_Goal of the exercise_: Some lines of the records below include the word "stick". Report how many, and write nothing besides the number.

_Study material_:
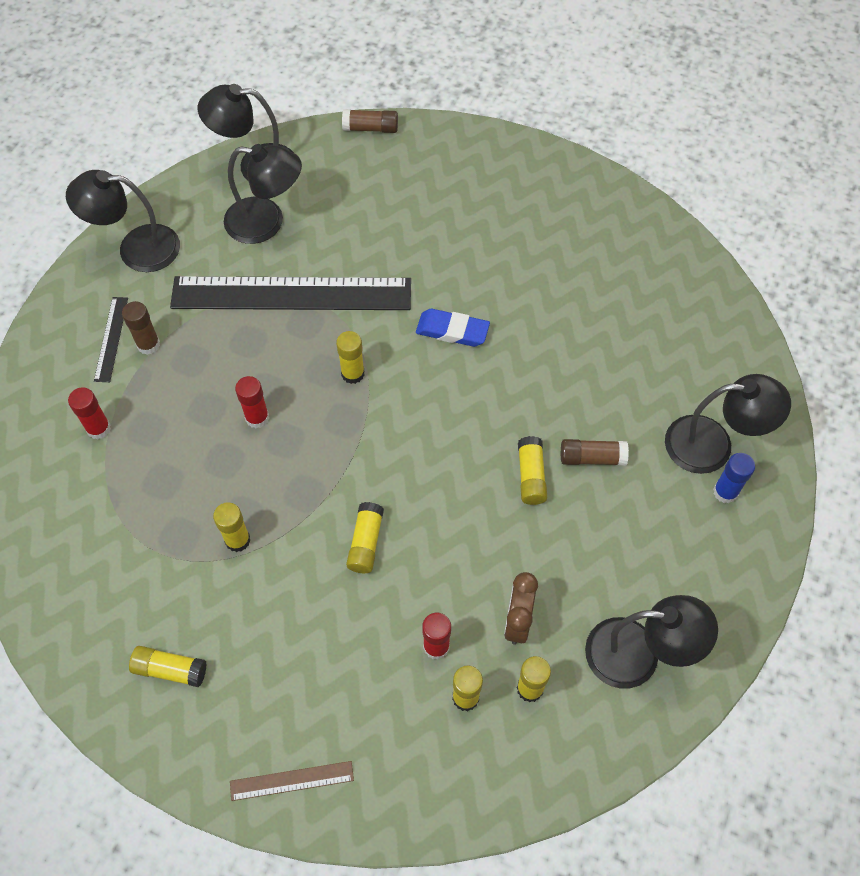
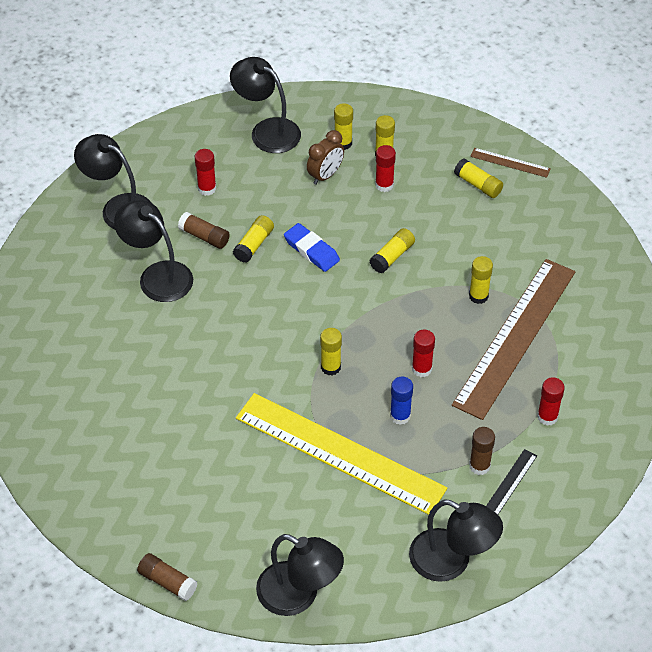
camera: 150 degrees left, 10 degrees down
(170, 670) = (558, 244): yellow glue stick -> yellow glue stick (478, 184)
(171, 507) = (515, 337): none -> brown ruler
(266, 222) = (322, 530): black lamp -> black lamp (157, 275)
(291, 294) = (340, 453): black ruler -> yellow ruler
(452, 331) = (233, 363): blue eraser -> blue eraser (311, 250)
(640, 524) = (207, 188): none -> red glue stick
(725, 492) = (137, 180): blue glue stick -> blue glue stick (400, 416)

_Written answer_: 3